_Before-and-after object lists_

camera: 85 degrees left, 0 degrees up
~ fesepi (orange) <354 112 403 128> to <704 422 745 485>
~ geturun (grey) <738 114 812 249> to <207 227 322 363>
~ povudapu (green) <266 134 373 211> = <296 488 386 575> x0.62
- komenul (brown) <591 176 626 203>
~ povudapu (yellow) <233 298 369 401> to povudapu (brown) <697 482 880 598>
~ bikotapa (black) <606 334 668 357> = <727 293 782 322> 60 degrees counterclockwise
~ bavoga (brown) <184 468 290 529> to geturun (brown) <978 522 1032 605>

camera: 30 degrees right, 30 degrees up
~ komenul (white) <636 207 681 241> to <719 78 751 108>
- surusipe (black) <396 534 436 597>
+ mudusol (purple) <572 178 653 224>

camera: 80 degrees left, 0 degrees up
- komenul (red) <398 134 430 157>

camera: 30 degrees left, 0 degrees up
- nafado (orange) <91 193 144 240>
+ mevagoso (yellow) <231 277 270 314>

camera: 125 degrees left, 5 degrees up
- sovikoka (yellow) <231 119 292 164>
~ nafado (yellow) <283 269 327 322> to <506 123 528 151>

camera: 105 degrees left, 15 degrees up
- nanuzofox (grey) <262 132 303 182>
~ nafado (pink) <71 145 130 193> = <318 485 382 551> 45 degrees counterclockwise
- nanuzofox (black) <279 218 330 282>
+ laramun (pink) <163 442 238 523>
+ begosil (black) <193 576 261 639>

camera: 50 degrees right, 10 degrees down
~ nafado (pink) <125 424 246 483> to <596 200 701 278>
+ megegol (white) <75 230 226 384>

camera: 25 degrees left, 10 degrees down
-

_Work task_
Count the lines of the data above where the string "povudapu" shows up; reply with the number only.

_Task solution_
2